(Target pointing data)

..............................

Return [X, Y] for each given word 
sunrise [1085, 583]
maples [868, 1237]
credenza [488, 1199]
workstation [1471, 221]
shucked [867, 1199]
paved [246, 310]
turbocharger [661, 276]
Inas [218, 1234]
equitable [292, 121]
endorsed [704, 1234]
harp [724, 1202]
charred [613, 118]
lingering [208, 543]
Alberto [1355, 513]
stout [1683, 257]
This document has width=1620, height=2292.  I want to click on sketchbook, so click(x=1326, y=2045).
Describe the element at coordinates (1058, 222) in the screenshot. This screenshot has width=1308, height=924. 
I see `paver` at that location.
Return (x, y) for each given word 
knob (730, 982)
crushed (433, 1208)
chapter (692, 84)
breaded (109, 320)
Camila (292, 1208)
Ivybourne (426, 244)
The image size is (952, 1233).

..............................

- **Exercise task**
Could you write out all the rows above word for word, changing nothing?

- **The result**
Return [X, Y] for each given word 
sunrise [1085, 583]
maples [868, 1237]
credenza [488, 1199]
workstation [1471, 221]
shucked [867, 1199]
paved [246, 310]
turbocharger [661, 276]
Inas [218, 1234]
equitable [292, 121]
endorsed [704, 1234]
harp [724, 1202]
charred [613, 118]
lingering [208, 543]
Alberto [1355, 513]
stout [1683, 257]
This document has width=1620, height=2292.  I want to click on sketchbook, so click(x=1326, y=2045).
Describe the element at coordinates (1058, 222) in the screenshot. This screenshot has width=1308, height=924. 
I see `paver` at that location.
Return (x, y) for each given word 
knob (730, 982)
crushed (433, 1208)
chapter (692, 84)
breaded (109, 320)
Camila (292, 1208)
Ivybourne (426, 244)
The image size is (952, 1233).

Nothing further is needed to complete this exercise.